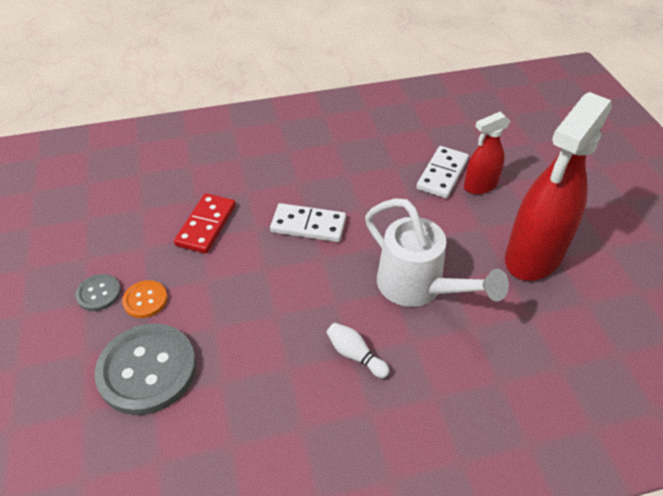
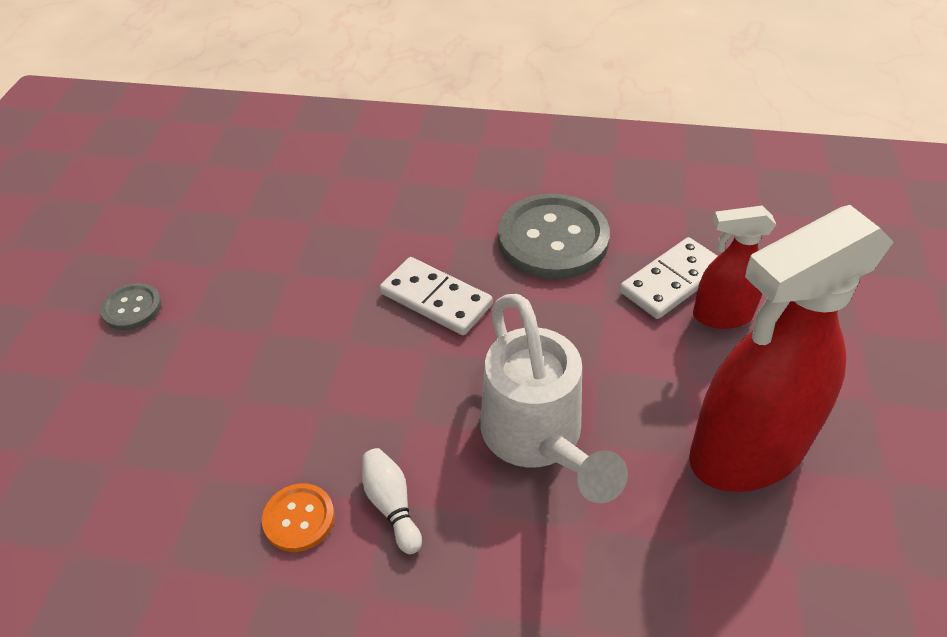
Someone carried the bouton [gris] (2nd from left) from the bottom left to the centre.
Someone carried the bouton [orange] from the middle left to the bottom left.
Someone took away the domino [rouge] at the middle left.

● ● ● ●

Restate the listing word for word, pictures omitted.

**Response:**
Someone carried the bouton [gris] (2nd from left) from the bottom left to the centre.
Someone carried the bouton [orange] from the middle left to the bottom left.
Someone took away the domino [rouge] at the middle left.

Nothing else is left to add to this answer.